**Task**.
Your task is to copy the stretch of lines in the records below that begins with the line containing "505,427 to 321,116" and ends with the line containing "in pink 608,186", exactly as written, with nothing added.

**Scene difference descriptions**.
▼

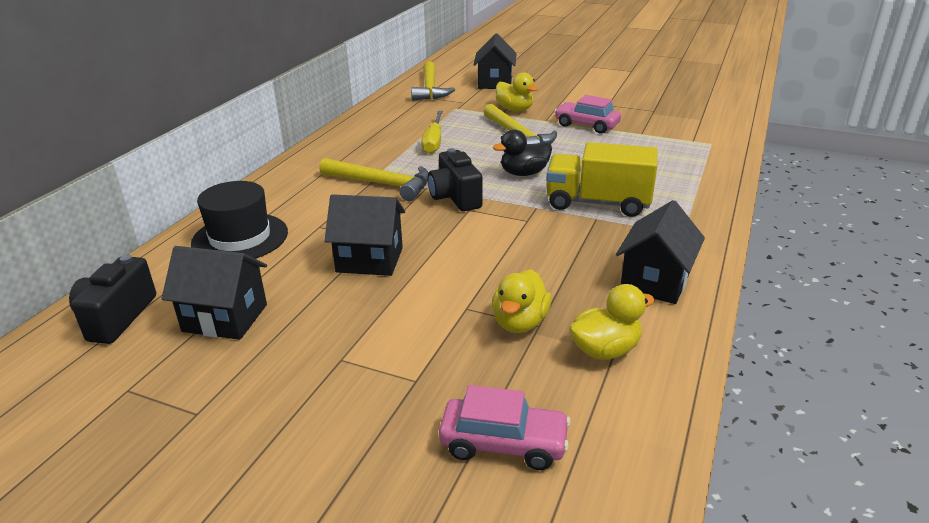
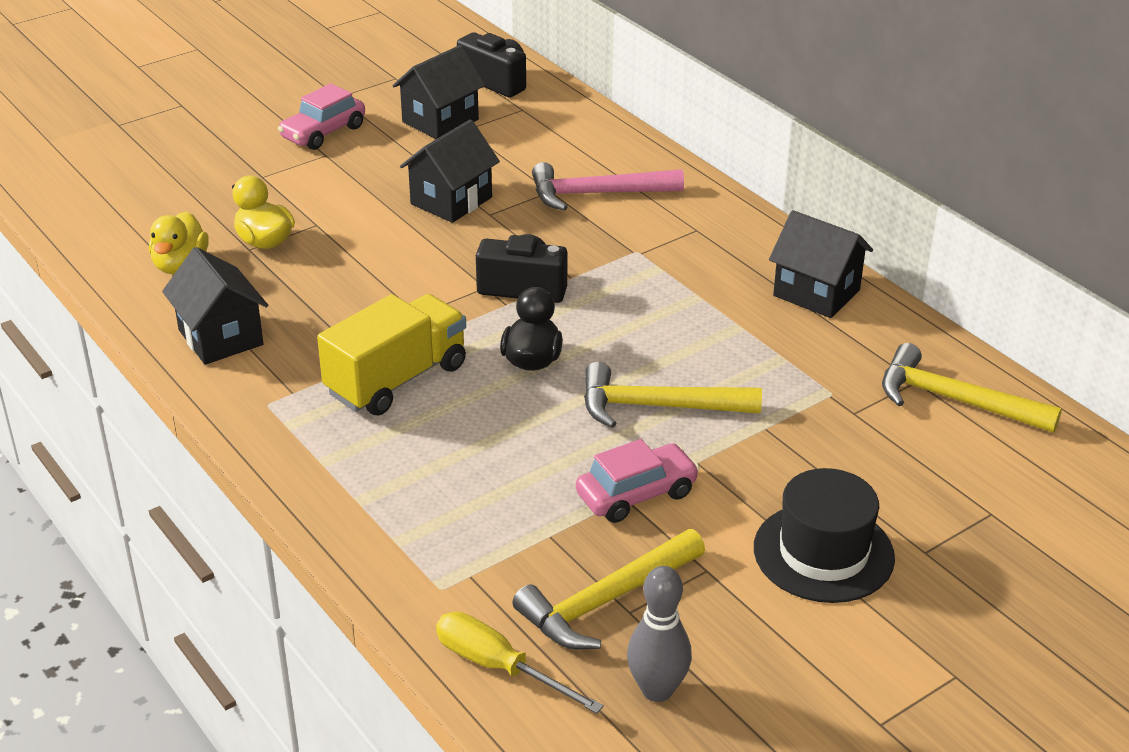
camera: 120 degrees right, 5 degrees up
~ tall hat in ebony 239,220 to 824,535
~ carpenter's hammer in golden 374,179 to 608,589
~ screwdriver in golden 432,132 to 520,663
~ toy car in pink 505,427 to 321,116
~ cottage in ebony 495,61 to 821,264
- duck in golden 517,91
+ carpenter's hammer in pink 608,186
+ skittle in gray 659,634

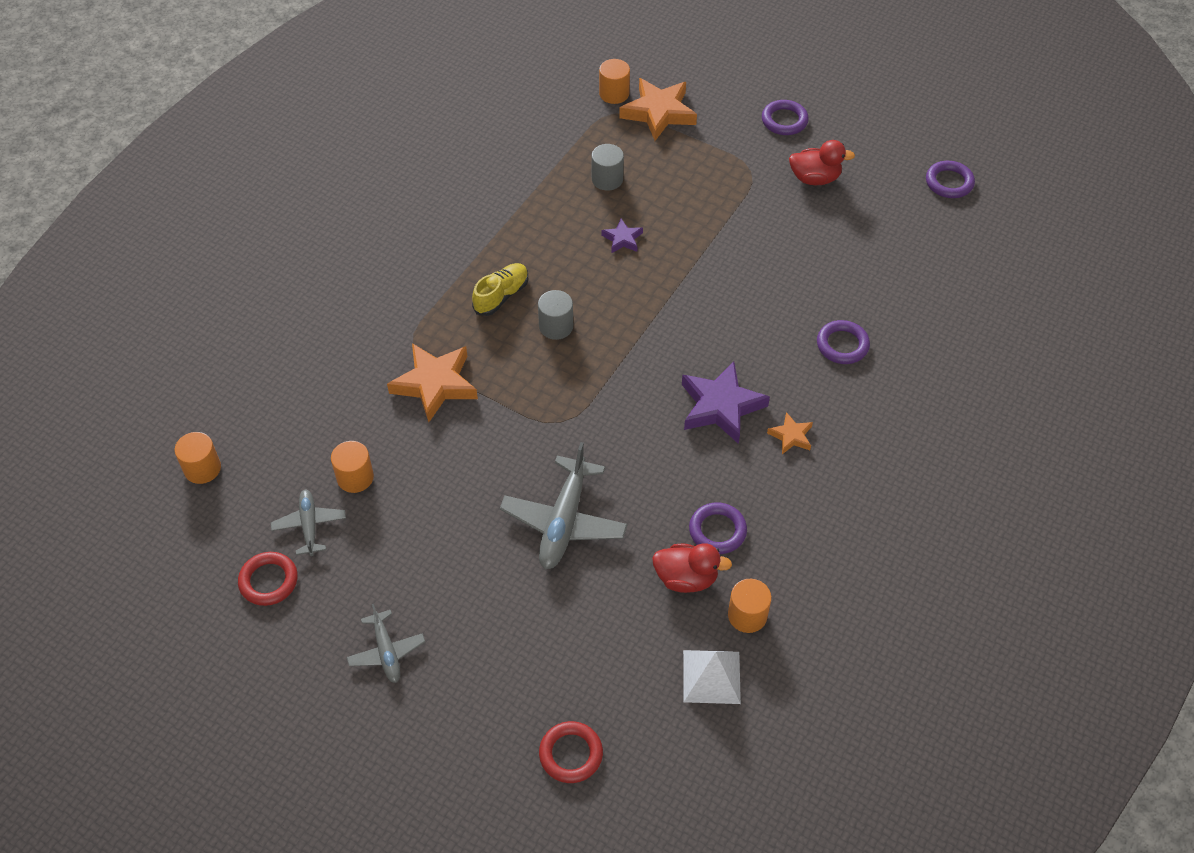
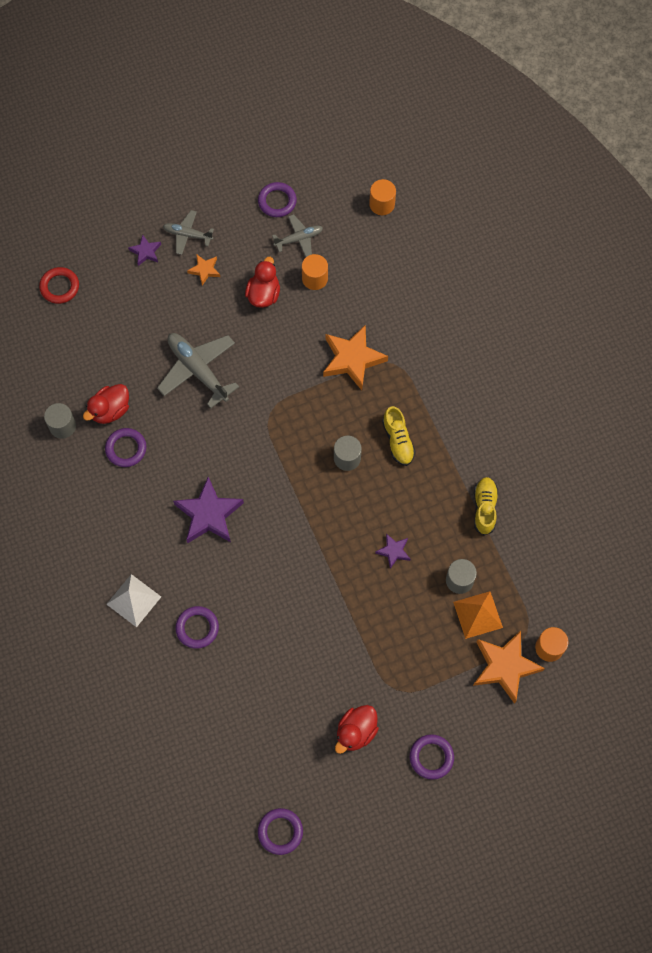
camera: 125 degrees right, 15 degrees up
~ torus in crimson 268,579 to torus in violet 277,199
~ toy plane in gray 308,523 = 297,235 45 degrees counterclockwise
~ solid pyramid in white 712,677 to 133,600
~ cylinder shape in orange-coloured 750,606 to cylinder shape in gray 60,421
~ five-pointed star in orange-coloured 790,433 to 203,270
+ five-pointed star in violet 144,250
+ duck in crimson 262,282
+ solid pyramid in orange-coloured 478,615
+ lace-up shoe in golden 486,506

▲

**Output below**.
~ toy car in pink 505,427 to 321,116
~ cottage in ebony 495,61 to 821,264
- duck in golden 517,91
+ carpenter's hammer in pink 608,186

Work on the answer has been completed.